THE PROBLEM: The answer is a stretch of the material below, returned exactly: the line containing "blue semicircle: (10, 10) -> (41, 12), moved", the line containing "yellow star: (88, 160) -> (95, 203), moved", and all lines between.

-- DATA SUPPLIED follows --

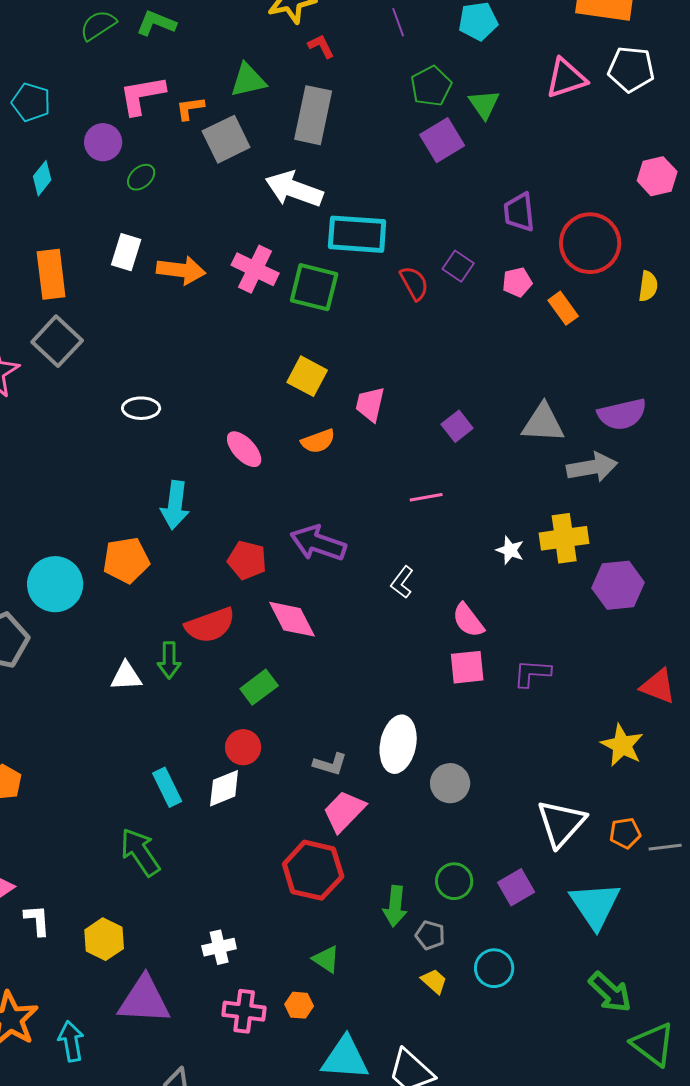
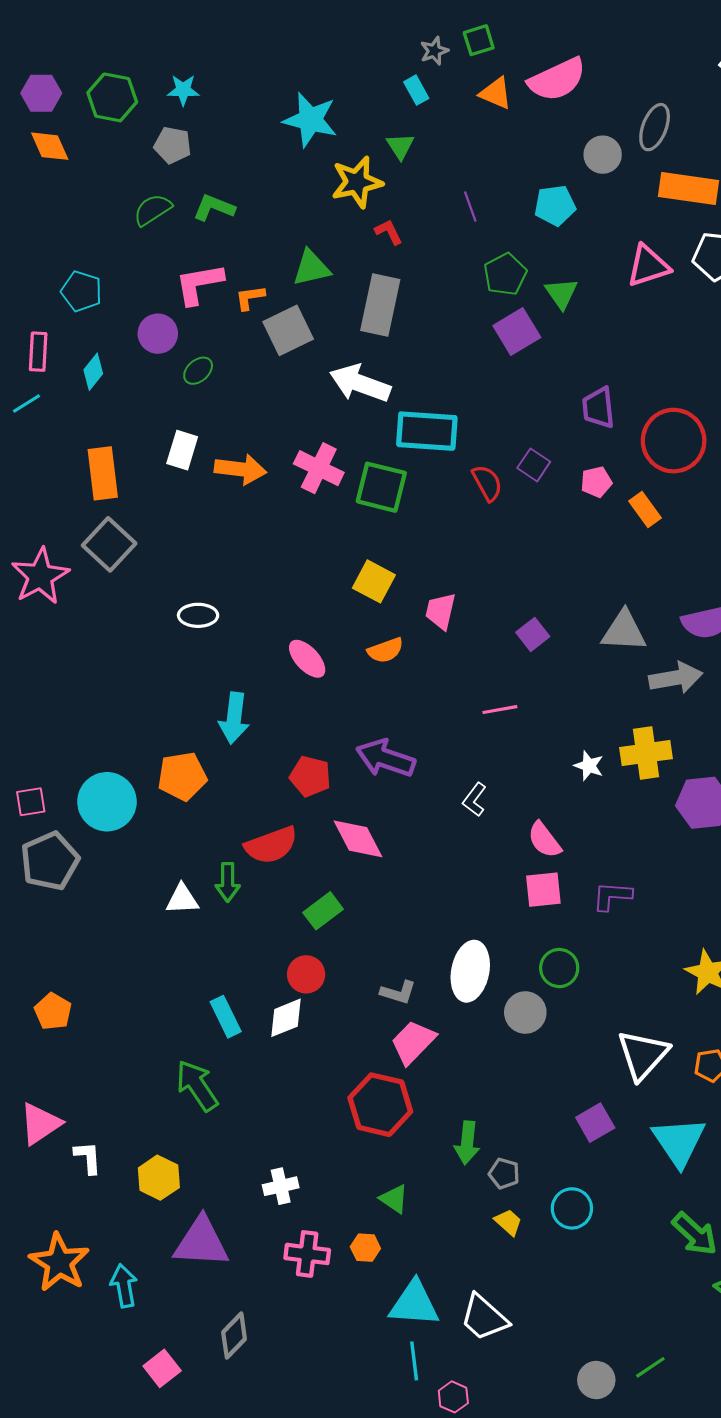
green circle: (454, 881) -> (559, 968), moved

-- DATA SUPPLIED concluded --
-- DATA SUPPLIED follows --

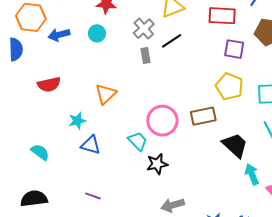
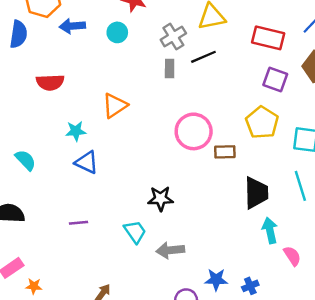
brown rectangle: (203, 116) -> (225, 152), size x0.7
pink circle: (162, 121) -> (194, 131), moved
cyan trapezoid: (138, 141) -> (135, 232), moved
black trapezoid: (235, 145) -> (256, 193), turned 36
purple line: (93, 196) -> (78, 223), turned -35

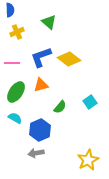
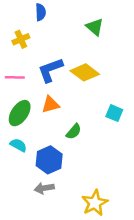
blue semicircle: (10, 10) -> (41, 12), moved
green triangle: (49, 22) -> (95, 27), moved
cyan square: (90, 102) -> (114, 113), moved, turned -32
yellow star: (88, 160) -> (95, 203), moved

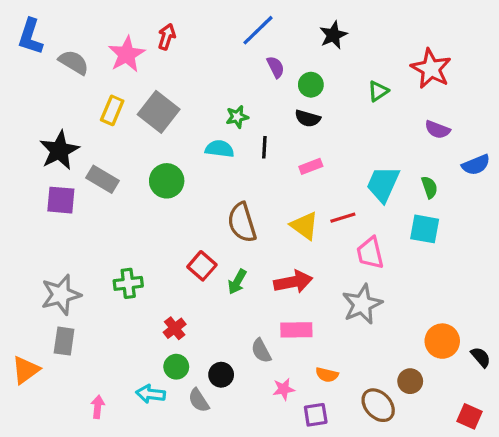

-- DATA SUPPLIED concluded --

COMPLETED TASK:
blue semicircle: (10, 10) -> (41, 12), moved
green triangle: (49, 22) -> (95, 27), moved
cyan square: (90, 102) -> (114, 113), moved, turned -32
yellow star: (88, 160) -> (95, 203), moved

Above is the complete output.